→ **Challenge**
Can you rewrite the rows, starting with the line that contains "Question: Does blue thermal sweater at center appear on" and going on through the line that contains "Question: Among these points, which", with "rainbow grass skirt" replaced by "hula grass skirt" and nothing else changed? Leave the pictures out of your answer.

--- start of Data in this exercise ---

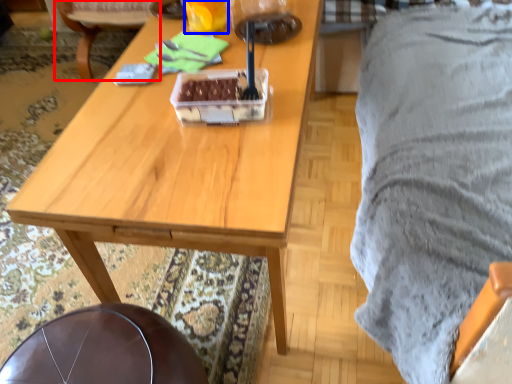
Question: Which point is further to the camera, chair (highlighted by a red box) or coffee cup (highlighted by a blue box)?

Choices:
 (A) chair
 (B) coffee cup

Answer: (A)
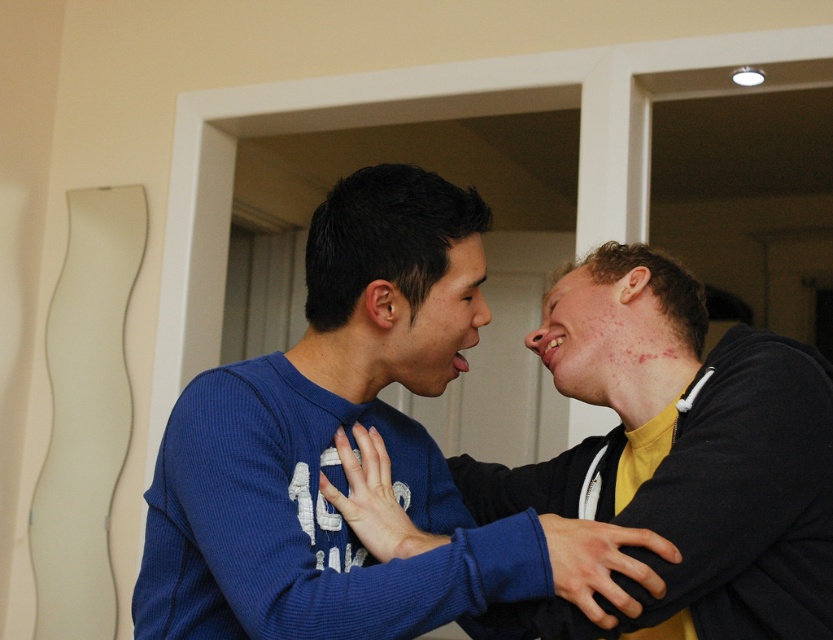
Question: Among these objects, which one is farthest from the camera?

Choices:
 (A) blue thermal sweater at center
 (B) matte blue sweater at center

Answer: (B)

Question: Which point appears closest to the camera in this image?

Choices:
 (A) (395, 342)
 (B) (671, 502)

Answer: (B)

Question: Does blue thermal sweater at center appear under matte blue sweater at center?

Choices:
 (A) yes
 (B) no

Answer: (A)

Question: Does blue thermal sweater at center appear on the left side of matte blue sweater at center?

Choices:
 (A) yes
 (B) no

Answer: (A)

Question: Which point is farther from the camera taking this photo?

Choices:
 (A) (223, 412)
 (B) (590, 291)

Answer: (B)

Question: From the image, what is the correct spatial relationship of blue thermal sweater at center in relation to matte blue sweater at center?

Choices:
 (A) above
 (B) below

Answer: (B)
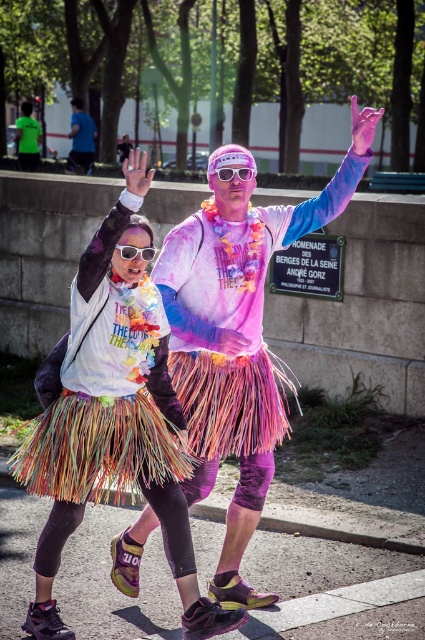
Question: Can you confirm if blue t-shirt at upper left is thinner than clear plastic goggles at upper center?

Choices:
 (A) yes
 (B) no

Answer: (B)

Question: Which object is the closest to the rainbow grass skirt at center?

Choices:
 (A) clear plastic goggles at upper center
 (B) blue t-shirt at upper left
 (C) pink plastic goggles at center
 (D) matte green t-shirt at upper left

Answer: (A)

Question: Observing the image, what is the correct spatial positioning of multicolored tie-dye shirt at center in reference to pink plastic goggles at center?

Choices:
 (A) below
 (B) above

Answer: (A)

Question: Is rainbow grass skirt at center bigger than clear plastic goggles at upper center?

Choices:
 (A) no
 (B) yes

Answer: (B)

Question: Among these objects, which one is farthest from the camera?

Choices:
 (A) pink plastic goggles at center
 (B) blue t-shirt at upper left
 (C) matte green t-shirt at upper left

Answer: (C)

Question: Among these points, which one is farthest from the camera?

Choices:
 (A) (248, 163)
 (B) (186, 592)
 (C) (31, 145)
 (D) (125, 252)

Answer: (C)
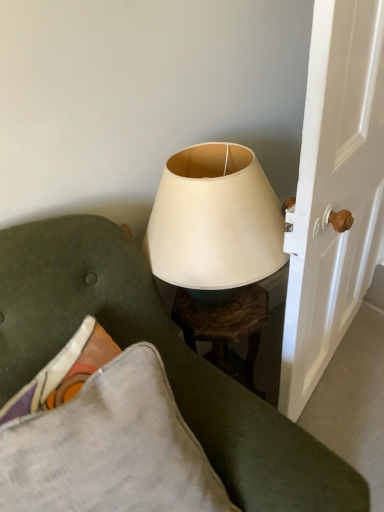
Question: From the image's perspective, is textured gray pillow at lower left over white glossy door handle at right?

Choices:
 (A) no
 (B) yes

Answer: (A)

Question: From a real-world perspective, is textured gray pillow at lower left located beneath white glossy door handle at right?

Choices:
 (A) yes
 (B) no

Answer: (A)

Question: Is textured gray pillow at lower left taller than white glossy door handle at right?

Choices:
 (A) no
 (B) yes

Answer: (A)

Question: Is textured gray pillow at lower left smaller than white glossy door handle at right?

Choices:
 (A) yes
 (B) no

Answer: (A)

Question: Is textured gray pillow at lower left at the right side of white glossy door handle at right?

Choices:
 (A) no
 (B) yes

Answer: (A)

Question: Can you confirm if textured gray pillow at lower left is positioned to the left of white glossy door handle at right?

--- end of Data in this exercise ---

→ **Task response**
Question: Does blue thermal sweater at center appear on the left side of matte blue sweater at center?

Choices:
 (A) yes
 (B) no

Answer: (A)

Question: Which point is farther from the camera taking this photo?

Choices:
 (A) (223, 412)
 (B) (590, 291)

Answer: (B)

Question: From the image, what is the correct spatial relationship of blue thermal sweater at center in relation to matte blue sweater at center?

Choices:
 (A) above
 (B) below

Answer: (B)
Question: Can you confirm if blue t-shirt at upper left is thinner than clear plastic goggles at upper center?

Choices:
 (A) yes
 (B) no

Answer: (B)

Question: Which object is the closest to the hula grass skirt at center?

Choices:
 (A) clear plastic goggles at upper center
 (B) blue t-shirt at upper left
 (C) pink plastic goggles at center
 (D) matte green t-shirt at upper left

Answer: (A)

Question: Observing the image, what is the correct spatial positioning of multicolored tie-dye shirt at center in reference to pink plastic goggles at center?

Choices:
 (A) below
 (B) above

Answer: (A)

Question: Is hula grass skirt at center bigger than clear plastic goggles at upper center?

Choices:
 (A) no
 (B) yes

Answer: (B)

Question: Among these objects, which one is farthest from the camera?

Choices:
 (A) pink plastic goggles at center
 (B) blue t-shirt at upper left
 (C) matte green t-shirt at upper left

Answer: (C)

Question: Among these points, which one is farthest from the camera?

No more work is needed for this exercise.